• [Exercise goal]: Make an exact copy of the entries that come next.

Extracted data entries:
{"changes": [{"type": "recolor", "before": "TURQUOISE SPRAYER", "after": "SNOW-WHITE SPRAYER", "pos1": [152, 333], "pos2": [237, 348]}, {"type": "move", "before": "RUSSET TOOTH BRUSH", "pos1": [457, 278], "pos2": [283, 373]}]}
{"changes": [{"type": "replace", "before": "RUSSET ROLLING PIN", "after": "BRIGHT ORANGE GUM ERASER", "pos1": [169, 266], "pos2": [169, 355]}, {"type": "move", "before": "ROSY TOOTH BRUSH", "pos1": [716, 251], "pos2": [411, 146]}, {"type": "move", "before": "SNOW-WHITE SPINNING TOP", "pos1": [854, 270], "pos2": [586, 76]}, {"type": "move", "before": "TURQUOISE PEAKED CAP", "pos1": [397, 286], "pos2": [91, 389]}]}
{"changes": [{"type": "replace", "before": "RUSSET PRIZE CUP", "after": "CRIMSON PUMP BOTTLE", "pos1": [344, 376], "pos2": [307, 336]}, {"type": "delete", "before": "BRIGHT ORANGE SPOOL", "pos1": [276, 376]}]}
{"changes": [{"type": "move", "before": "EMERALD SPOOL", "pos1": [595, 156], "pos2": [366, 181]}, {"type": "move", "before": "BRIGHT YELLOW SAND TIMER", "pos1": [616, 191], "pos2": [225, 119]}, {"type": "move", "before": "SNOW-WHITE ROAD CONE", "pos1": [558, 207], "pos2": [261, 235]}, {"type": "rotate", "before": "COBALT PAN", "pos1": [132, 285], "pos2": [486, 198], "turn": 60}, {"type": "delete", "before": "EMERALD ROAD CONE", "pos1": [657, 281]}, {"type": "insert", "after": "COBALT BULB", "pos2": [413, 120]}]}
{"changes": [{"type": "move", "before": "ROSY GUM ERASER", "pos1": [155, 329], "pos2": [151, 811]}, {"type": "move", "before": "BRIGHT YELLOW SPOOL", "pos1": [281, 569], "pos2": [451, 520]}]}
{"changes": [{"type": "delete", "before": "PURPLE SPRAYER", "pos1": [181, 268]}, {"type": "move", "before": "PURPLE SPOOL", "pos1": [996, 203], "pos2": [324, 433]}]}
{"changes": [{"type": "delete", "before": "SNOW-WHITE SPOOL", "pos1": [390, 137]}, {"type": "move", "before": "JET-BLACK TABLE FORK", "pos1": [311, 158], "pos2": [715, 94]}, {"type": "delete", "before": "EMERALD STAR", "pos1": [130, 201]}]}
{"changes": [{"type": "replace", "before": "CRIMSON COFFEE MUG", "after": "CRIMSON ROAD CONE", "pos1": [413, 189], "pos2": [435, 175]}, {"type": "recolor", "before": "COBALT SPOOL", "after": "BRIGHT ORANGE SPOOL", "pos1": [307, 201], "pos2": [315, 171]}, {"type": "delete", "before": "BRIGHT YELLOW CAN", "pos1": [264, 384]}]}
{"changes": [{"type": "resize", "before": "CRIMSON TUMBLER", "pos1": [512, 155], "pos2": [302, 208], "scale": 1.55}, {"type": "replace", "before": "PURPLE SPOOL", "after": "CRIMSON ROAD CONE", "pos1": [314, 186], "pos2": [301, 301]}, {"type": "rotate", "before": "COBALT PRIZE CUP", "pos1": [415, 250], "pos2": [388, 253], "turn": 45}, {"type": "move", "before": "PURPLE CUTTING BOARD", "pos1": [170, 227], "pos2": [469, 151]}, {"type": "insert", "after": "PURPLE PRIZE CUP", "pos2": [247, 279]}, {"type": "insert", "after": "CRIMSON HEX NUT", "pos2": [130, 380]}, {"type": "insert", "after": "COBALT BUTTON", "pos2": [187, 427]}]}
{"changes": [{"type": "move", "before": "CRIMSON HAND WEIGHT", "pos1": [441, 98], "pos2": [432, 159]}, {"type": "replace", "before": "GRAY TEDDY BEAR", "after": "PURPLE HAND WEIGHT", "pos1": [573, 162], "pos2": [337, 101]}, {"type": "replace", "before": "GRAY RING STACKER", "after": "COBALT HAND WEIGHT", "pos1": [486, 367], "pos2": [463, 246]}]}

• [Response area]:
{"changes": [{"type": "recolor", "before": "TURQUOISE SPRAYER", "after": "SNOW-WHITE SPRAYER", "pos1": [152, 333], "pos2": [237, 348]}, {"type": "move", "before": "RUSSET TOOTH BRUSH", "pos1": [457, 278], "pos2": [283, 373]}]}
{"changes": [{"type": "replace", "before": "RUSSET ROLLING PIN", "after": "BRIGHT ORANGE GUM ERASER", "pos1": [169, 266], "pos2": [169, 355]}, {"type": "move", "before": "ROSY TOOTH BRUSH", "pos1": [716, 251], "pos2": [411, 146]}, {"type": "move", "before": "SNOW-WHITE SPINNING TOP", "pos1": [854, 270], "pos2": [586, 76]}, {"type": "move", "before": "TURQUOISE PEAKED CAP", "pos1": [397, 286], "pos2": [91, 389]}]}
{"changes": [{"type": "replace", "before": "RUSSET PRIZE CUP", "after": "CRIMSON PUMP BOTTLE", "pos1": [344, 376], "pos2": [307, 336]}, {"type": "delete", "before": "BRIGHT ORANGE SPOOL", "pos1": [276, 376]}]}
{"changes": [{"type": "move", "before": "EMERALD SPOOL", "pos1": [595, 156], "pos2": [366, 181]}, {"type": "move", "before": "BRIGHT YELLOW SAND TIMER", "pos1": [616, 191], "pos2": [225, 119]}, {"type": "move", "before": "SNOW-WHITE ROAD CONE", "pos1": [558, 207], "pos2": [261, 235]}, {"type": "rotate", "before": "COBALT PAN", "pos1": [132, 285], "pos2": [486, 198], "turn": 60}, {"type": "delete", "before": "EMERALD ROAD CONE", "pos1": [657, 281]}, {"type": "insert", "after": "COBALT BULB", "pos2": [413, 120]}]}
{"changes": [{"type": "move", "before": "ROSY GUM ERASER", "pos1": [155, 329], "pos2": [151, 811]}, {"type": "move", "before": "BRIGHT YELLOW SPOOL", "pos1": [281, 569], "pos2": [451, 520]}]}
{"changes": [{"type": "delete", "before": "PURPLE SPRAYER", "pos1": [181, 268]}, {"type": "move", "before": "PURPLE SPOOL", "pos1": [996, 203], "pos2": [324, 433]}]}
{"changes": [{"type": "delete", "before": "SNOW-WHITE SPOOL", "pos1": [390, 137]}, {"type": "move", "before": "JET-BLACK TABLE FORK", "pos1": [311, 158], "pos2": [715, 94]}, {"type": "delete", "before": "EMERALD STAR", "pos1": [130, 201]}]}
{"changes": [{"type": "replace", "before": "CRIMSON COFFEE MUG", "after": "CRIMSON ROAD CONE", "pos1": [413, 189], "pos2": [435, 175]}, {"type": "recolor", "before": "COBALT SPOOL", "after": "BRIGHT ORANGE SPOOL", "pos1": [307, 201], "pos2": [315, 171]}, {"type": "delete", "before": "BRIGHT YELLOW CAN", "pos1": [264, 384]}]}
{"changes": [{"type": "resize", "before": "CRIMSON TUMBLER", "pos1": [512, 155], "pos2": [302, 208], "scale": 1.55}, {"type": "replace", "before": "PURPLE SPOOL", "after": "CRIMSON ROAD CONE", "pos1": [314, 186], "pos2": [301, 301]}, {"type": "rotate", "before": "COBALT PRIZE CUP", "pos1": [415, 250], "pos2": [388, 253], "turn": 45}, {"type": "move", "before": "PURPLE CUTTING BOARD", "pos1": [170, 227], "pos2": [469, 151]}, {"type": "insert", "after": "PURPLE PRIZE CUP", "pos2": [247, 279]}, {"type": "insert", "after": "CRIMSON HEX NUT", "pos2": [130, 380]}, {"type": "insert", "after": "COBALT BUTTON", "pos2": [187, 427]}]}
{"changes": [{"type": "move", "before": "CRIMSON HAND WEIGHT", "pos1": [441, 98], "pos2": [432, 159]}, {"type": "replace", "before": "GRAY TEDDY BEAR", "after": "PURPLE HAND WEIGHT", "pos1": [573, 162], "pos2": [337, 101]}, {"type": "replace", "before": "GRAY RING STACKER", "after": "COBALT HAND WEIGHT", "pos1": [486, 367], "pos2": [463, 246]}]}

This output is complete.